| Requirement |
Check each line of the listing for the string "orange". Copy those where it appears.
Material provided Block Start
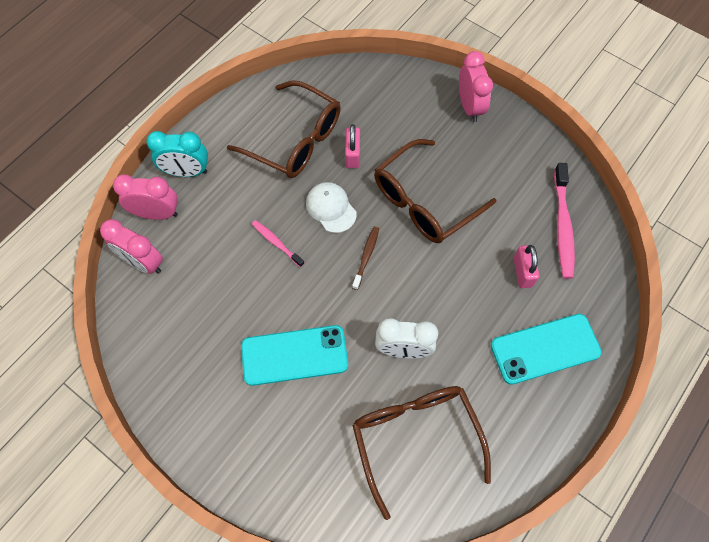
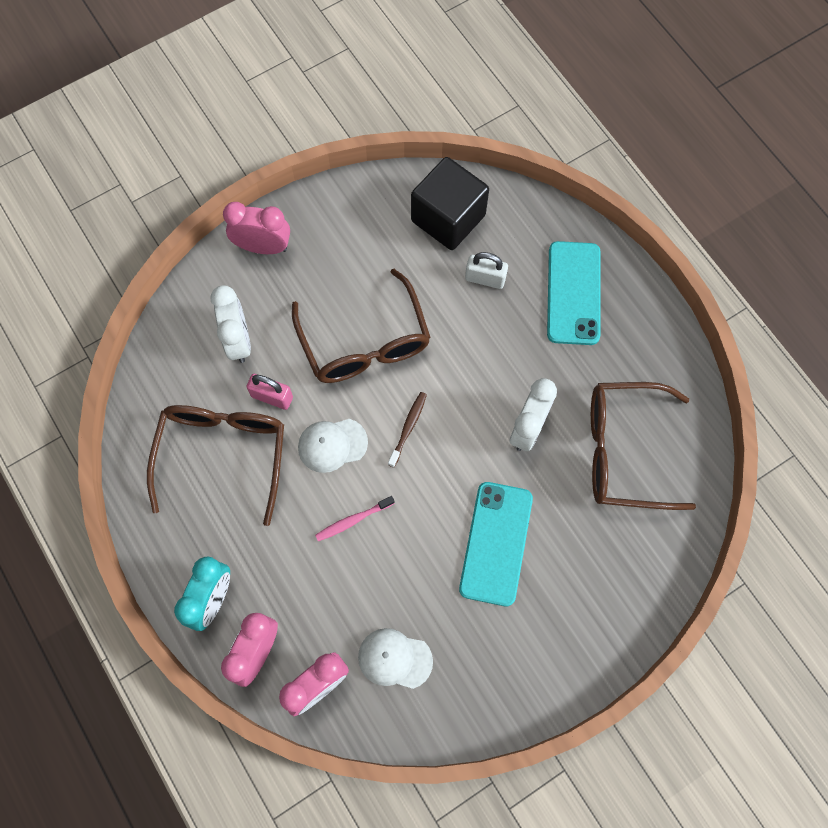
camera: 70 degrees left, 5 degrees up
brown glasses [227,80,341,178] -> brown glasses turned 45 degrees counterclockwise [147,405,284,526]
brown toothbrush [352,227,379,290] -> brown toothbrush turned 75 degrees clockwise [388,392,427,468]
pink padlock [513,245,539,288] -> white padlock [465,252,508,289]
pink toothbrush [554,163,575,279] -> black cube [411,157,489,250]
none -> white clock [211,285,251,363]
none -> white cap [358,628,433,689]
Material provided Block End
Material provided Block Start
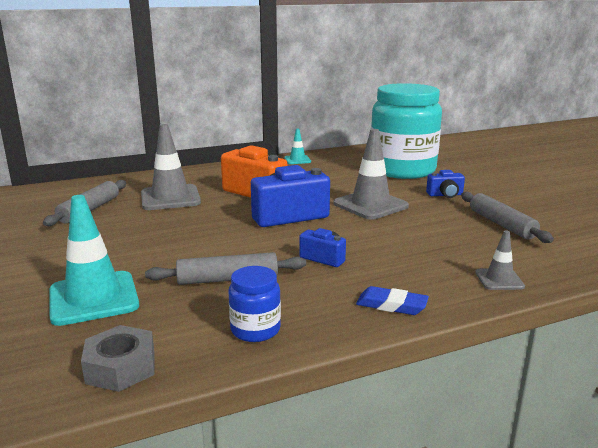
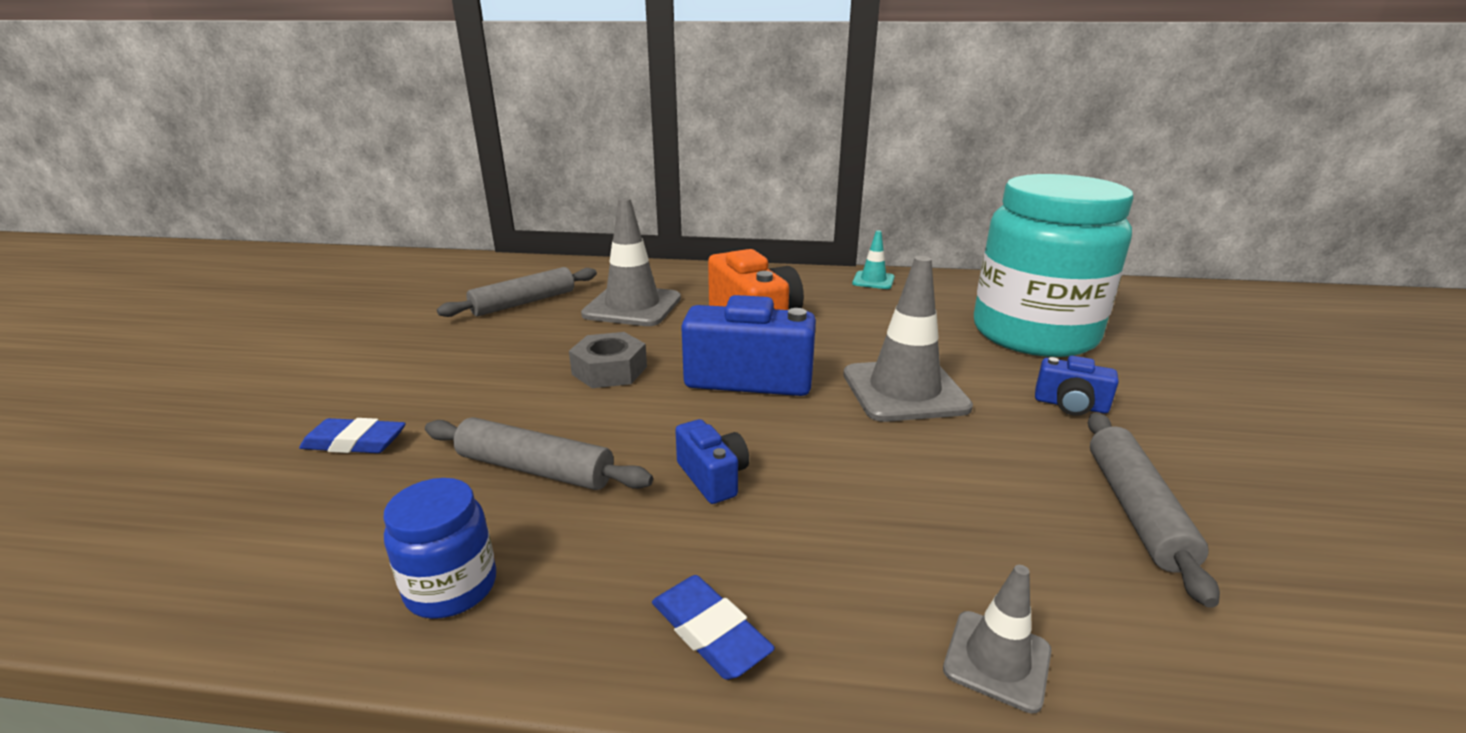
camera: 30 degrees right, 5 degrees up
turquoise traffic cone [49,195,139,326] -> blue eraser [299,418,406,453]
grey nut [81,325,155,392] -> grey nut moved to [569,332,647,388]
Material provided Block End
Material provided Block Start
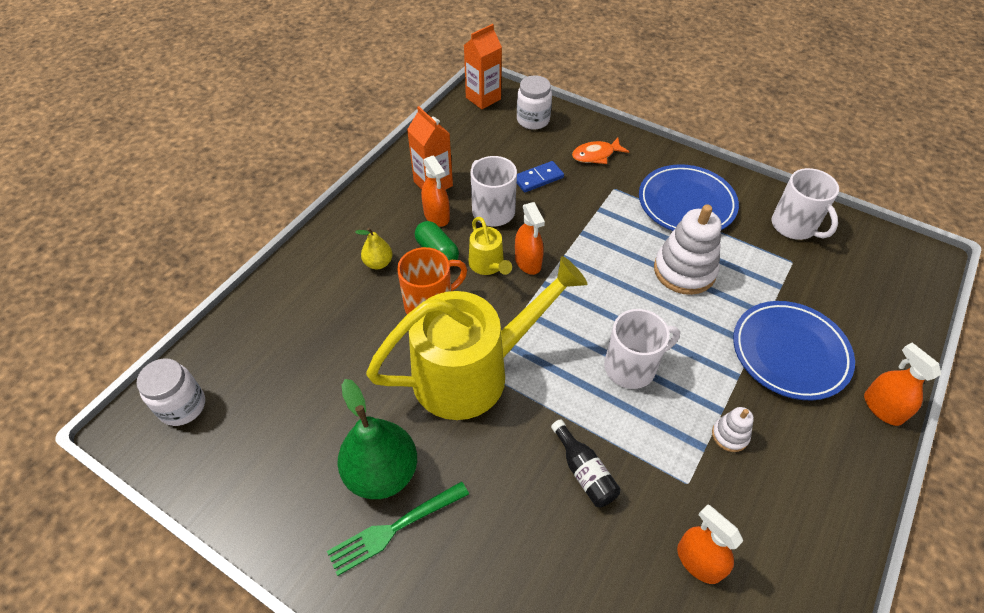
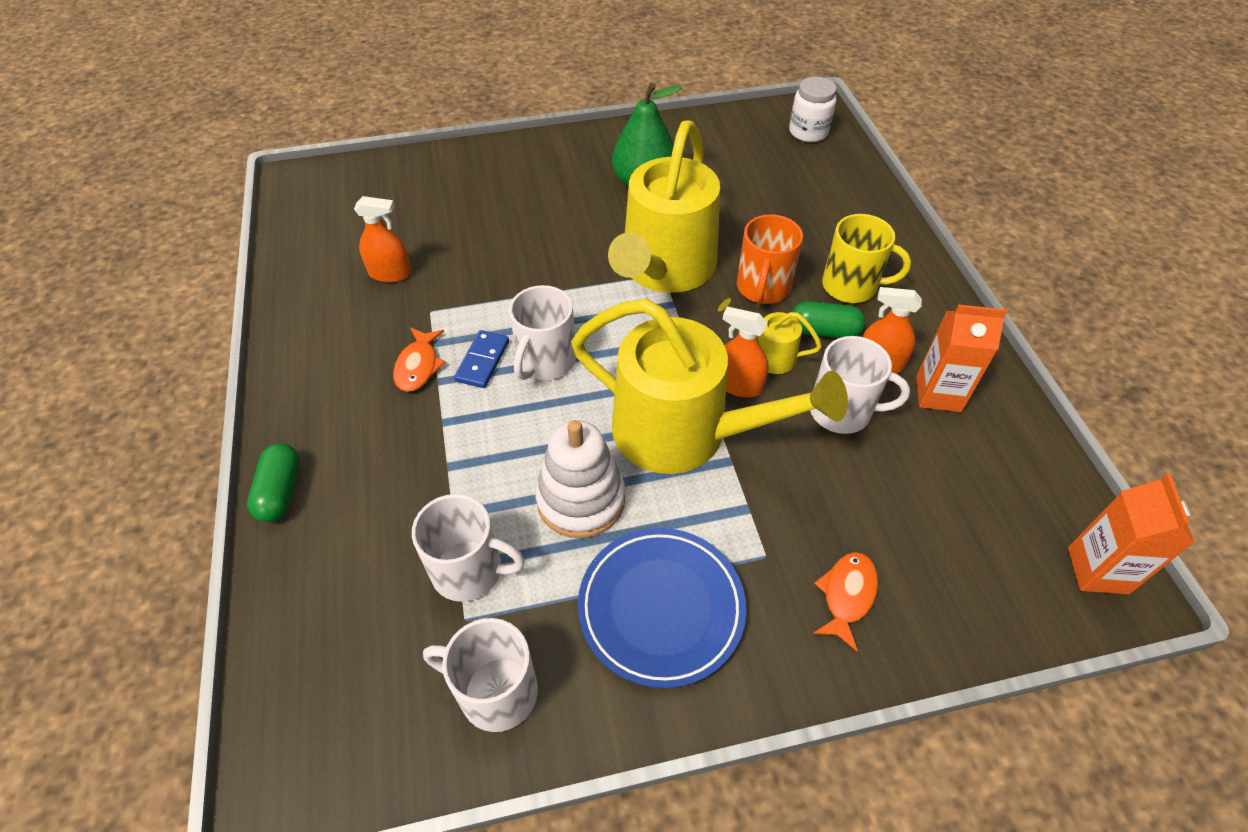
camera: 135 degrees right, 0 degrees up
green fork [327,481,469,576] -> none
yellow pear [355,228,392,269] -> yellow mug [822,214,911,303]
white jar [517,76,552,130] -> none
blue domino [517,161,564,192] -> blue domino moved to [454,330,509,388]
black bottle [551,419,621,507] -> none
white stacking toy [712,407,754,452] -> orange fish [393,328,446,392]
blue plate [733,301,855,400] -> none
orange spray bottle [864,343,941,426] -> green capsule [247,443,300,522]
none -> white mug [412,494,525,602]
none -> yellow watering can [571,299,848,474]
Material provided Block End
| Answer space |
white stacking toy [712,407,754,452] -> orange fish [393,328,446,392]
orange spray bottle [864,343,941,426] -> green capsule [247,443,300,522]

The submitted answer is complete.